* _MATERIAL TO PROCESS_
──────────────────────────────

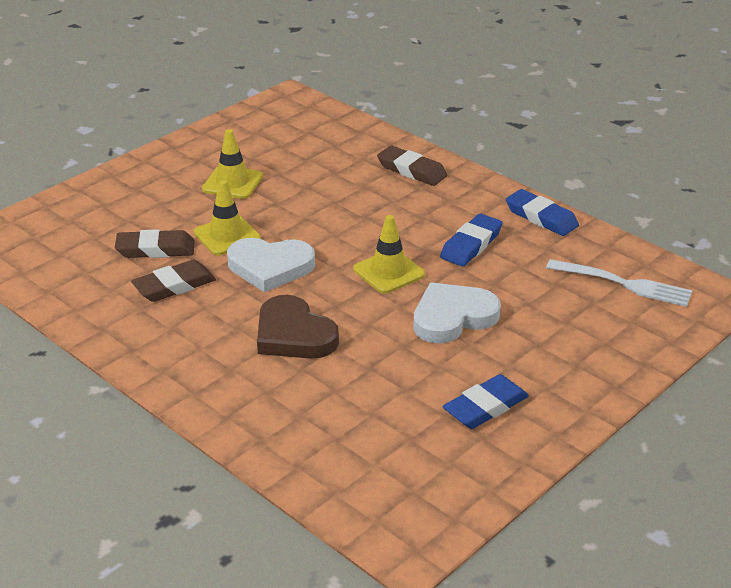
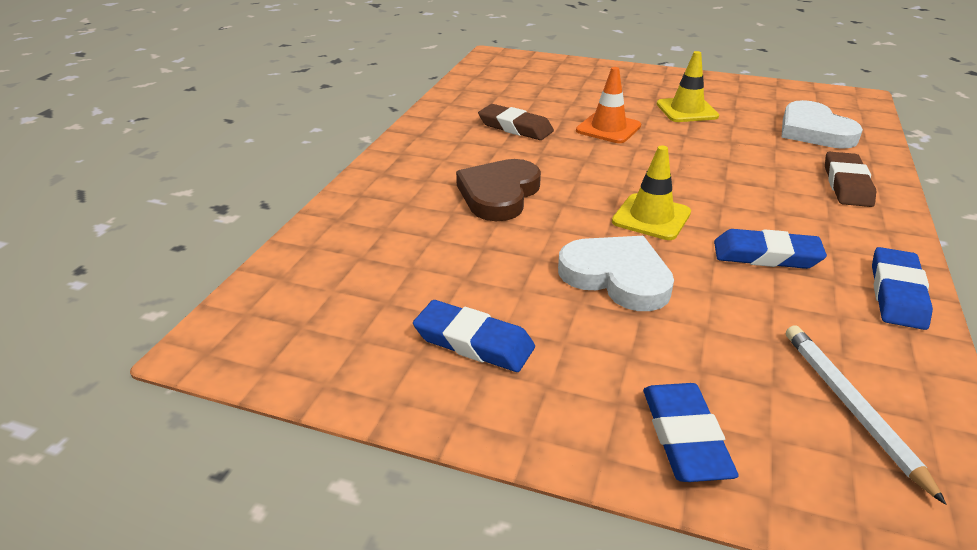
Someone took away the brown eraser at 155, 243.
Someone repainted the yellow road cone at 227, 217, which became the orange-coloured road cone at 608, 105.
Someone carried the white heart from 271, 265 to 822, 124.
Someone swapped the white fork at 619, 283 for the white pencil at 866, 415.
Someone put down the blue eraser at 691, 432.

──────────────────────────────

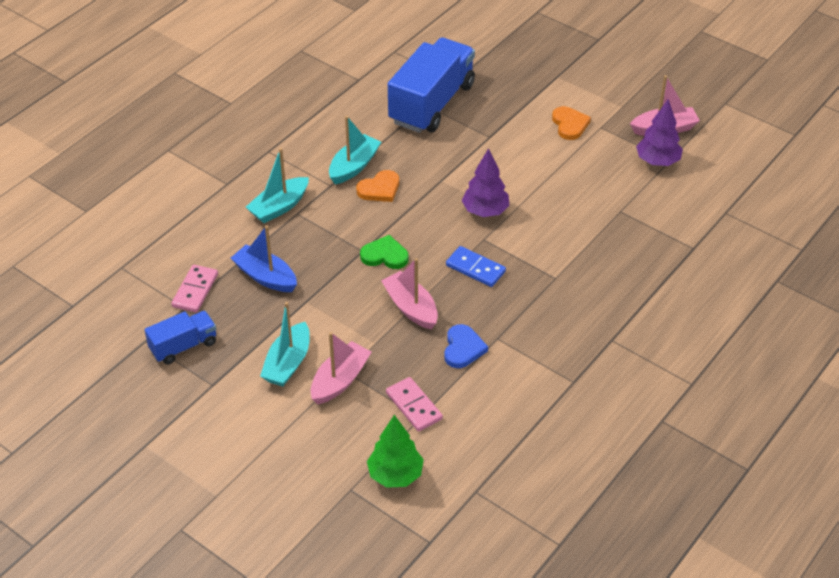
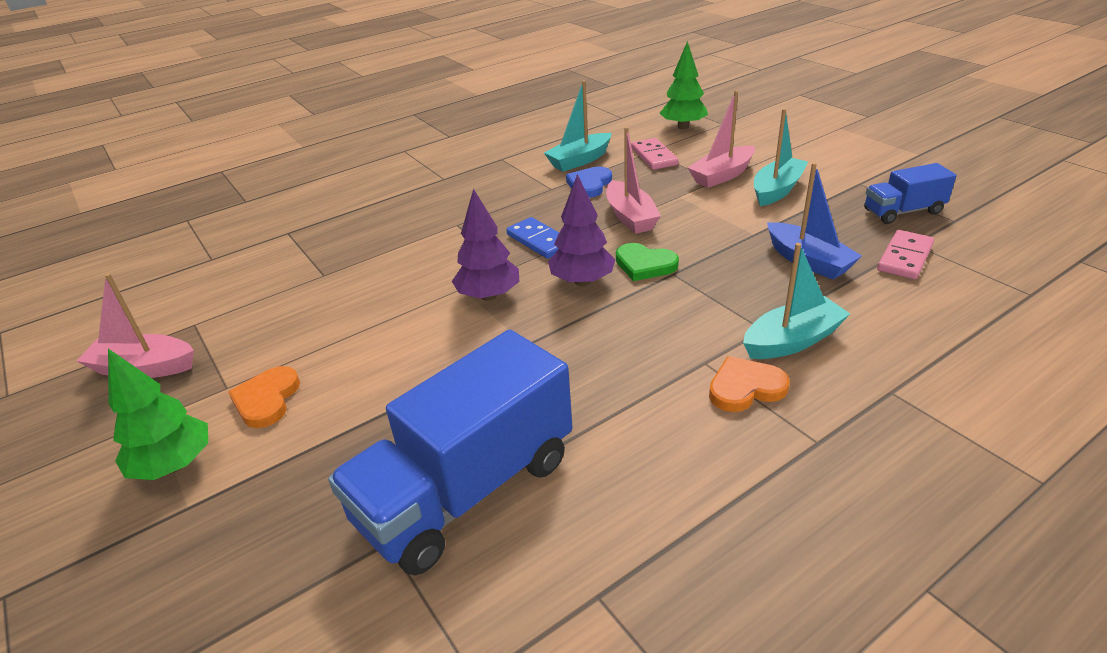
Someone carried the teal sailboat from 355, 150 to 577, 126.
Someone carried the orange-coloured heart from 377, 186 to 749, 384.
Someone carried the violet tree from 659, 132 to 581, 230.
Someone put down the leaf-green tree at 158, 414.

──────────────────────────────

* _WHAT TO WORK ON_
Given the records above, reproduce precisely and only the lines between the line holding "Someone repainted the" and the line holding "Someone put down the blue eraser at 691, 432.", inclusive.

* _RESPONSE TO THE EXERCISE_
Someone repainted the yellow road cone at 227, 217, which became the orange-coloured road cone at 608, 105.
Someone carried the white heart from 271, 265 to 822, 124.
Someone swapped the white fork at 619, 283 for the white pencil at 866, 415.
Someone put down the blue eraser at 691, 432.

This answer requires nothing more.